■ **What to produce**:
Copy the lines of the records below verbatim, from the first line through the line containing "brown semicircle at (795, 1047): rotated", both included.

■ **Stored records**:
****************************************
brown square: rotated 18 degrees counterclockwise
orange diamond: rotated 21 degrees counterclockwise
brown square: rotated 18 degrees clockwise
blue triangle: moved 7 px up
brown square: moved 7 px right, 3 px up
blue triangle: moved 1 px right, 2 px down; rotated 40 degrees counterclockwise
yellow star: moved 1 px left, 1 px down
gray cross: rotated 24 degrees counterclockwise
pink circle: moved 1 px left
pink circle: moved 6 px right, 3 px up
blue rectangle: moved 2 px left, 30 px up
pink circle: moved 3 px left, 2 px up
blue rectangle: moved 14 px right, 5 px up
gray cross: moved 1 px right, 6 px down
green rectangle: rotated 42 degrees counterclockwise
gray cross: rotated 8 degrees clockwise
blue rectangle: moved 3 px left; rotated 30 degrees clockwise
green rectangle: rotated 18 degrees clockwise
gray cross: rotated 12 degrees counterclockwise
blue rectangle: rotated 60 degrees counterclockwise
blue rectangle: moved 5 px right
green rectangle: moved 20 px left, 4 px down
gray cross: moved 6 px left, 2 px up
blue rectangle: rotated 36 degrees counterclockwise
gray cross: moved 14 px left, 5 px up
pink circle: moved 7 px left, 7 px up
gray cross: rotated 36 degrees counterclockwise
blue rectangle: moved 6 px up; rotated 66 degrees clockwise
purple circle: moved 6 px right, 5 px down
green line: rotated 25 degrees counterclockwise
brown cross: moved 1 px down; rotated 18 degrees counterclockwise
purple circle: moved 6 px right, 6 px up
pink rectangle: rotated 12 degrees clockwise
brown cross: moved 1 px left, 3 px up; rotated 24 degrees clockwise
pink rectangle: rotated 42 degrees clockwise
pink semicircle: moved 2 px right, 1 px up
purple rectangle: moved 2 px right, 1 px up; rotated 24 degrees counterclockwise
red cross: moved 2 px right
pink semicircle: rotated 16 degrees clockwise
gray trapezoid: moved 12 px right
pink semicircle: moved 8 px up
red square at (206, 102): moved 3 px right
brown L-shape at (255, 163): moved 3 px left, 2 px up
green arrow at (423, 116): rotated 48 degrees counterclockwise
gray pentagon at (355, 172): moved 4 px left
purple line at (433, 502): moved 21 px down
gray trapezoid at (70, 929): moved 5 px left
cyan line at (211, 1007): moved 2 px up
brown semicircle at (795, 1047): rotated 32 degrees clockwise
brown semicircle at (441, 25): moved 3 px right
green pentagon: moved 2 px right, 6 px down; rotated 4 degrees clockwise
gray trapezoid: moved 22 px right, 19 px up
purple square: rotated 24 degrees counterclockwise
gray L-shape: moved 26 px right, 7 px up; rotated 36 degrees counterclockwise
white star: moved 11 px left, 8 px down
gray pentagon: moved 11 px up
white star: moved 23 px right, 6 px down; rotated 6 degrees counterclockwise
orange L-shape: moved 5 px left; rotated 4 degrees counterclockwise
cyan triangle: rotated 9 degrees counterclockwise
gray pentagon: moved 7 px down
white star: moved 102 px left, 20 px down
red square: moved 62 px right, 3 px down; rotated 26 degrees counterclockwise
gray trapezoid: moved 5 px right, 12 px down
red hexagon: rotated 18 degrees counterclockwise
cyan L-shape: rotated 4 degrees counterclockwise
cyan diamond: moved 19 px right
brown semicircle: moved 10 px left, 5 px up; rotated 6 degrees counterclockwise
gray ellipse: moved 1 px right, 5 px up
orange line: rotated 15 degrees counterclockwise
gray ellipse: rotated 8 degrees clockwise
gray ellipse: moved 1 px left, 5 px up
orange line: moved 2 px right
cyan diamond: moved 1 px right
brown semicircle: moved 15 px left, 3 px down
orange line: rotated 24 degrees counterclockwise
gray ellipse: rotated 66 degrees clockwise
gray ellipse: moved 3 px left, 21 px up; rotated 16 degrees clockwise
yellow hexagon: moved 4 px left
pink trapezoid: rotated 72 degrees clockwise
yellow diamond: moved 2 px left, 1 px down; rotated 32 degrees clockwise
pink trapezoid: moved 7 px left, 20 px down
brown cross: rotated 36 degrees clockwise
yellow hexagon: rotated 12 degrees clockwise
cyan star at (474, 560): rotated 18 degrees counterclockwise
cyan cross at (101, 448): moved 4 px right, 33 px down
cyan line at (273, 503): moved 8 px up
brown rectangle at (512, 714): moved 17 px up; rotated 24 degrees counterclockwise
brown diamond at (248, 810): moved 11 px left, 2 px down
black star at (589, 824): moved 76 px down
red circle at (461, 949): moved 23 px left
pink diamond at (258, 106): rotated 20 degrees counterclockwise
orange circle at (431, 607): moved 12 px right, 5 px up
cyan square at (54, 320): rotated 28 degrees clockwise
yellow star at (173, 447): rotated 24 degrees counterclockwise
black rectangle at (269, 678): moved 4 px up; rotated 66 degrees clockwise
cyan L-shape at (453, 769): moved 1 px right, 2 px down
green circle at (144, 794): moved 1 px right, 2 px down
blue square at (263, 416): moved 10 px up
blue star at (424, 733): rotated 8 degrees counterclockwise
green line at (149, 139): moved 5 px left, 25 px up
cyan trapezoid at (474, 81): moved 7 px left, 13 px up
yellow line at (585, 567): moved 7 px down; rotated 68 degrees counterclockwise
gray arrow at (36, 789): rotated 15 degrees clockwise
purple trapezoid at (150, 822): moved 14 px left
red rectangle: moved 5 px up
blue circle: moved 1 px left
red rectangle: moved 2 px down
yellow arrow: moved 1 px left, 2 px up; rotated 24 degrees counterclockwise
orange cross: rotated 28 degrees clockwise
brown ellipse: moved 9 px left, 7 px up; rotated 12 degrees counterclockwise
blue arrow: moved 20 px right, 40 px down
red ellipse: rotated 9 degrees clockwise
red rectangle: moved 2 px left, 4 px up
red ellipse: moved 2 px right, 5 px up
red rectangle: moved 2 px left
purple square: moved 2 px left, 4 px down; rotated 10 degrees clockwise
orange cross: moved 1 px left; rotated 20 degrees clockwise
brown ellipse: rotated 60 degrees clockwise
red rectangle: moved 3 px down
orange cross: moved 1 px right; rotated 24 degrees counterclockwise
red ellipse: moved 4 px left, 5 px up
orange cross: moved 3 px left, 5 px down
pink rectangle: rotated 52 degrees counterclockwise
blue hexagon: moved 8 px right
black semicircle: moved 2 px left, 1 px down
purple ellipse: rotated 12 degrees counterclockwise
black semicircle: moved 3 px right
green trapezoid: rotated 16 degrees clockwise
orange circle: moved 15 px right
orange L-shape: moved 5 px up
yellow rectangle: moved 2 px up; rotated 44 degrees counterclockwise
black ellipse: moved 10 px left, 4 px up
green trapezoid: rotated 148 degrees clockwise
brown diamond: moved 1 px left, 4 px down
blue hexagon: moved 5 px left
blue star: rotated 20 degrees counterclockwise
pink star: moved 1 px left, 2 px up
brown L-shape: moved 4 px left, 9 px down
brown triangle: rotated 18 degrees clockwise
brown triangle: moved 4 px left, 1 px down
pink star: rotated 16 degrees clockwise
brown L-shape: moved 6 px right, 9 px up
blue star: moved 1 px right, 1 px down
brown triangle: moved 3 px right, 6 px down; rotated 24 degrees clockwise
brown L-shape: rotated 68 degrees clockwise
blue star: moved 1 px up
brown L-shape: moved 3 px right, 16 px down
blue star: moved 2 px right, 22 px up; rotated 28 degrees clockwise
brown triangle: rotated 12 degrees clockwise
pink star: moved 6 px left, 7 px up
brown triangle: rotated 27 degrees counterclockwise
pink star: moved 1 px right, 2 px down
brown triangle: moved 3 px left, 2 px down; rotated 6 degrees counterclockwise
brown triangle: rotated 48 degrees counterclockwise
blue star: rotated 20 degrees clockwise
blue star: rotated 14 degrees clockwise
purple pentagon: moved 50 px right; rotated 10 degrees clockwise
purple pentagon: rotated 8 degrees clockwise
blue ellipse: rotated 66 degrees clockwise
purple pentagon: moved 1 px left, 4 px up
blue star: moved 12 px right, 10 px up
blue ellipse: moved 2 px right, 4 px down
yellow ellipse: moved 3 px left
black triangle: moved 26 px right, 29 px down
****************************************
■ **Exercise answer**:
brown square: rotated 18 degrees counterclockwise
orange diamond: rotated 21 degrees counterclockwise
brown square: rotated 18 degrees clockwise
blue triangle: moved 7 px up
brown square: moved 7 px right, 3 px up
blue triangle: moved 1 px right, 2 px down; rotated 40 degrees counterclockwise
yellow star: moved 1 px left, 1 px down
gray cross: rotated 24 degrees counterclockwise
pink circle: moved 1 px left
pink circle: moved 6 px right, 3 px up
blue rectangle: moved 2 px left, 30 px up
pink circle: moved 3 px left, 2 px up
blue rectangle: moved 14 px right, 5 px up
gray cross: moved 1 px right, 6 px down
green rectangle: rotated 42 degrees counterclockwise
gray cross: rotated 8 degrees clockwise
blue rectangle: moved 3 px left; rotated 30 degrees clockwise
green rectangle: rotated 18 degrees clockwise
gray cross: rotated 12 degrees counterclockwise
blue rectangle: rotated 60 degrees counterclockwise
blue rectangle: moved 5 px right
green rectangle: moved 20 px left, 4 px down
gray cross: moved 6 px left, 2 px up
blue rectangle: rotated 36 degrees counterclockwise
gray cross: moved 14 px left, 5 px up
pink circle: moved 7 px left, 7 px up
gray cross: rotated 36 degrees counterclockwise
blue rectangle: moved 6 px up; rotated 66 degrees clockwise
purple circle: moved 6 px right, 5 px down
green line: rotated 25 degrees counterclockwise
brown cross: moved 1 px down; rotated 18 degrees counterclockwise
purple circle: moved 6 px right, 6 px up
pink rectangle: rotated 12 degrees clockwise
brown cross: moved 1 px left, 3 px up; rotated 24 degrees clockwise
pink rectangle: rotated 42 degrees clockwise
pink semicircle: moved 2 px right, 1 px up
purple rectangle: moved 2 px right, 1 px up; rotated 24 degrees counterclockwise
red cross: moved 2 px right
pink semicircle: rotated 16 degrees clockwise
gray trapezoid: moved 12 px right
pink semicircle: moved 8 px up
red square at (206, 102): moved 3 px right
brown L-shape at (255, 163): moved 3 px left, 2 px up
green arrow at (423, 116): rotated 48 degrees counterclockwise
gray pentagon at (355, 172): moved 4 px left
purple line at (433, 502): moved 21 px down
gray trapezoid at (70, 929): moved 5 px left
cyan line at (211, 1007): moved 2 px up
brown semicircle at (795, 1047): rotated 32 degrees clockwise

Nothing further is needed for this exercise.